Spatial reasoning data
○ ○ ○ ○

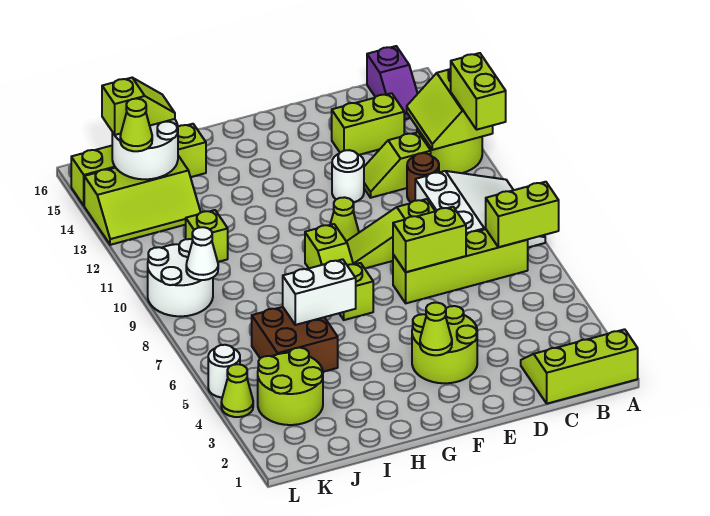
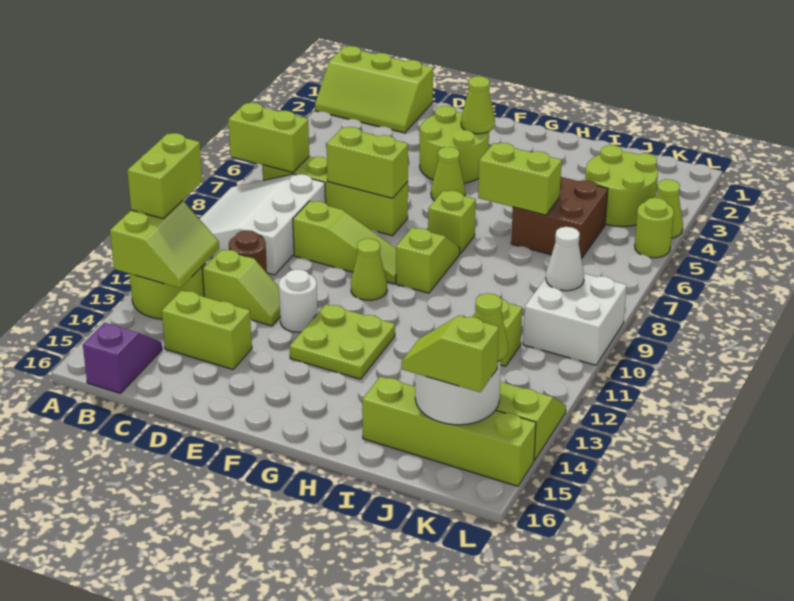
none -> lime cone F5 level 1
none -> lime plate F12:G13 level 1
white brick H6:I6 level 2 -> lime brick H6:I6 level 2
white round brick K9:L10 level 1 -> white brick K9:L10 level 1
white round brick L5 level 1 -> lime round brick L5 level 1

○ ○ ○ ○

# INSTRUCTIONS TO FOLLOW
Only the lines from the one with "white round brick K9:L10" through the end of the data belong in the answer, each reproduced exactly.

# REPLY TO THE EXERCISE
white round brick K9:L10 level 1 -> white brick K9:L10 level 1
white round brick L5 level 1 -> lime round brick L5 level 1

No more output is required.